[Saved entries]
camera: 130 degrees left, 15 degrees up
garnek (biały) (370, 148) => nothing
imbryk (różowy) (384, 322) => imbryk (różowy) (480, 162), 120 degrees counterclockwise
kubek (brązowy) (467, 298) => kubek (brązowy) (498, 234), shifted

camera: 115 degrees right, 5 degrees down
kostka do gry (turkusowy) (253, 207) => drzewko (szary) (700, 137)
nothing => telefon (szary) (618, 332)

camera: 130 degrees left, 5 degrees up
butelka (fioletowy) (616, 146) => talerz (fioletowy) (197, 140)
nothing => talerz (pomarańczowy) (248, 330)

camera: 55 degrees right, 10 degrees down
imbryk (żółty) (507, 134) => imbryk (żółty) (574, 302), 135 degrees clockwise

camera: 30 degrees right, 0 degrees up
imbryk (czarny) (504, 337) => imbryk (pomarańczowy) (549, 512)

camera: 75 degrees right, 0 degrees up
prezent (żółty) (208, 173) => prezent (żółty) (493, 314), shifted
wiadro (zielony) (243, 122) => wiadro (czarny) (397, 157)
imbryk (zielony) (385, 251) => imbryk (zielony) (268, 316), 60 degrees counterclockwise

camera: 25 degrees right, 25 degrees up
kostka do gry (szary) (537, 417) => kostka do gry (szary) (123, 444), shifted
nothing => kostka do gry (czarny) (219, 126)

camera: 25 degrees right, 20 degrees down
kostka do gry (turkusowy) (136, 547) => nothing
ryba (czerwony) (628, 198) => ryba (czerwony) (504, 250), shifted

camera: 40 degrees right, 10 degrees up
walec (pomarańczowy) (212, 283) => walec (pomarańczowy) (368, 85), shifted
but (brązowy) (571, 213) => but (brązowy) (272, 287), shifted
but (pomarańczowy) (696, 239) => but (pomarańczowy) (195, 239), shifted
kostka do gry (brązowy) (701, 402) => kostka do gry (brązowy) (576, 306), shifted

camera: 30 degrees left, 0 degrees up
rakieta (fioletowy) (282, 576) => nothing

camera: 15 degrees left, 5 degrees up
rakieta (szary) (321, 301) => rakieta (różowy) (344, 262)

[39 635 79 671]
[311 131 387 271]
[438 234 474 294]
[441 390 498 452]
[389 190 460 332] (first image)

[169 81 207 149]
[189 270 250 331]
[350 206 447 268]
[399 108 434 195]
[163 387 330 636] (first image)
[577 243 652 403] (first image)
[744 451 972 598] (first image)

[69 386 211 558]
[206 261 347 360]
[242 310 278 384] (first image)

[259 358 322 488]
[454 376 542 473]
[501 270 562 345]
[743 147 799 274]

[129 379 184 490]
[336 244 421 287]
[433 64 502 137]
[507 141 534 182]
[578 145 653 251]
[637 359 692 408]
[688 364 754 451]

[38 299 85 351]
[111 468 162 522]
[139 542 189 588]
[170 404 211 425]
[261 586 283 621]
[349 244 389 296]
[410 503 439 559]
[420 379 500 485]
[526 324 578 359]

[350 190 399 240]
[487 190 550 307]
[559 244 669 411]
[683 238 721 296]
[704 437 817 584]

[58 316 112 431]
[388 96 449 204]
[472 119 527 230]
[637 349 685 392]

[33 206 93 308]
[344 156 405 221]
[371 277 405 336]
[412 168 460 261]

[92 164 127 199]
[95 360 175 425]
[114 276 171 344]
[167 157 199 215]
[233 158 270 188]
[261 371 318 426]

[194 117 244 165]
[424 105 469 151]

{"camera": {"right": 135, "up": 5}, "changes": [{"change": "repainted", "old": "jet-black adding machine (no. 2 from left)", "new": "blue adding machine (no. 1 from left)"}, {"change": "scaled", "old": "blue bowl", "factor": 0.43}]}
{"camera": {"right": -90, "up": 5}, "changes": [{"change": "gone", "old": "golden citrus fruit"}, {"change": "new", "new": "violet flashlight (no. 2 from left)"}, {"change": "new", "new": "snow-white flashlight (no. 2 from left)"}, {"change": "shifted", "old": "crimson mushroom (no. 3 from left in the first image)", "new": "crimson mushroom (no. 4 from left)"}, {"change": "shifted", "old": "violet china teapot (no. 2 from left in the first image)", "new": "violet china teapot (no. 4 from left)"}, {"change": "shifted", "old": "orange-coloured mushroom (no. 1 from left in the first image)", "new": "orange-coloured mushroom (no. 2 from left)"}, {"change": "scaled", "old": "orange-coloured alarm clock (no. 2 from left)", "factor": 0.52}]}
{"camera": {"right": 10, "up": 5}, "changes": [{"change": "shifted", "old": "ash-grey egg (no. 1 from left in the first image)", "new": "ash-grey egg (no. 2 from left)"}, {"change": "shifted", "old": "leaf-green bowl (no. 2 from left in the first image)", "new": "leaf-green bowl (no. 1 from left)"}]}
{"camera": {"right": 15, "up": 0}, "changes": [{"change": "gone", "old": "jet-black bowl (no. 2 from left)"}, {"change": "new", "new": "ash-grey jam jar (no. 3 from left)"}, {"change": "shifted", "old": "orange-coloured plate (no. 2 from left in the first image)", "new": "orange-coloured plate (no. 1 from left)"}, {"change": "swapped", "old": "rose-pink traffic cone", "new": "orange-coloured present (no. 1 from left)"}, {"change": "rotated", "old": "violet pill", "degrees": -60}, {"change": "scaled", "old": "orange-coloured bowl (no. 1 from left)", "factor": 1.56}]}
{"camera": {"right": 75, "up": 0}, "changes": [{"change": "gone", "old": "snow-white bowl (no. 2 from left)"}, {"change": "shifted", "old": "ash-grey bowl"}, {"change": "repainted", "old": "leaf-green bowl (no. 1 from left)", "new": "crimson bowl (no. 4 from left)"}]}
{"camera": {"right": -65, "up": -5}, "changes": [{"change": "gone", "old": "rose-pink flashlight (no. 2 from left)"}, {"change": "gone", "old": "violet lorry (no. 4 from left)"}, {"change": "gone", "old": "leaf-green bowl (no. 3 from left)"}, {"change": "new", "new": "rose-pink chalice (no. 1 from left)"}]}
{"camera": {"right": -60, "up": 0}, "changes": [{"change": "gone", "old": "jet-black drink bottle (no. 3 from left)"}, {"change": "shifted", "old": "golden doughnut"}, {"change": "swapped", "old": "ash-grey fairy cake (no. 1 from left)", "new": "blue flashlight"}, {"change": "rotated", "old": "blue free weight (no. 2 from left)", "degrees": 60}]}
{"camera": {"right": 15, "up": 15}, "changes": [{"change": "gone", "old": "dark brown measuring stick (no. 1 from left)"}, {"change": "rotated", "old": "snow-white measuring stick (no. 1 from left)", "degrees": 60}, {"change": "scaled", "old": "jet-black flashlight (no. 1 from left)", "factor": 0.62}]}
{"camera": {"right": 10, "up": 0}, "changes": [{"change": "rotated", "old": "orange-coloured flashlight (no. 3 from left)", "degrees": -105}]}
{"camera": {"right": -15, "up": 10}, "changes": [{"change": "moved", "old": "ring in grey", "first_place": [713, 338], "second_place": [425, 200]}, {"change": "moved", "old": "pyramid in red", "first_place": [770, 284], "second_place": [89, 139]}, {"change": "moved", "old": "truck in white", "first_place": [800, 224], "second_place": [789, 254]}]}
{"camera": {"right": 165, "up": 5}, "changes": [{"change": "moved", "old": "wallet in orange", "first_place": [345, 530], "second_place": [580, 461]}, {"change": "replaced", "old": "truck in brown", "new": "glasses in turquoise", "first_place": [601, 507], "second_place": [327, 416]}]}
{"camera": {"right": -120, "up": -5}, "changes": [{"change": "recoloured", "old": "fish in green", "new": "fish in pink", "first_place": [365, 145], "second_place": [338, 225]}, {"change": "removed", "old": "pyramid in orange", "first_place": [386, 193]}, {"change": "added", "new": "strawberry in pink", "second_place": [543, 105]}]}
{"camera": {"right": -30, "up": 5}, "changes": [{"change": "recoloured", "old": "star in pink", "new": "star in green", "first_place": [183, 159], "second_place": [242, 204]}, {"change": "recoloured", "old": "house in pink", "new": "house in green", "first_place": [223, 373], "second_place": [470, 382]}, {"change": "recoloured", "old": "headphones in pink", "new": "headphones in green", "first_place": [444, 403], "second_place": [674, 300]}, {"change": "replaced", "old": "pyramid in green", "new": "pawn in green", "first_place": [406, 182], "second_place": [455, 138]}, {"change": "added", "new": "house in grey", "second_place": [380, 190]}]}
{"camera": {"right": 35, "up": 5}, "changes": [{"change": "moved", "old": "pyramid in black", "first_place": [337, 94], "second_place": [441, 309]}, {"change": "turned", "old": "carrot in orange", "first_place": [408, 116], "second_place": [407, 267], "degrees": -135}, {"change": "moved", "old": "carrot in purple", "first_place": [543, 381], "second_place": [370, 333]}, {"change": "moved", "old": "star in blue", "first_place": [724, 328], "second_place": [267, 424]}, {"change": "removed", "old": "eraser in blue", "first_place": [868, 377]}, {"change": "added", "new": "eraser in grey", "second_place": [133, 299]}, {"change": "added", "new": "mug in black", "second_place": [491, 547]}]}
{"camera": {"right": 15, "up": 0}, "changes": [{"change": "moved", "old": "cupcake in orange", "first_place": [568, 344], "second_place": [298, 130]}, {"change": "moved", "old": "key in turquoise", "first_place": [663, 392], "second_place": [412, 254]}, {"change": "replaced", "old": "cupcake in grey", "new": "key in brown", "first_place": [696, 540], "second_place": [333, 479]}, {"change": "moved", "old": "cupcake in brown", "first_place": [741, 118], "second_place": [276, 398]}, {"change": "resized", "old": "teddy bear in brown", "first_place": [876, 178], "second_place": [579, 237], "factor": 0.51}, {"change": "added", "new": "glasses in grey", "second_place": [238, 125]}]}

- **Brief**: Could you please retype the lines from the start of the data through the line with "imbryk (różowy) (384, 322)", both included, and nothing else?

- **Task result**:
camera: 130 degrees left, 15 degrees up
garnek (biały) (370, 148) => nothing
imbryk (różowy) (384, 322) => imbryk (różowy) (480, 162), 120 degrees counterclockwise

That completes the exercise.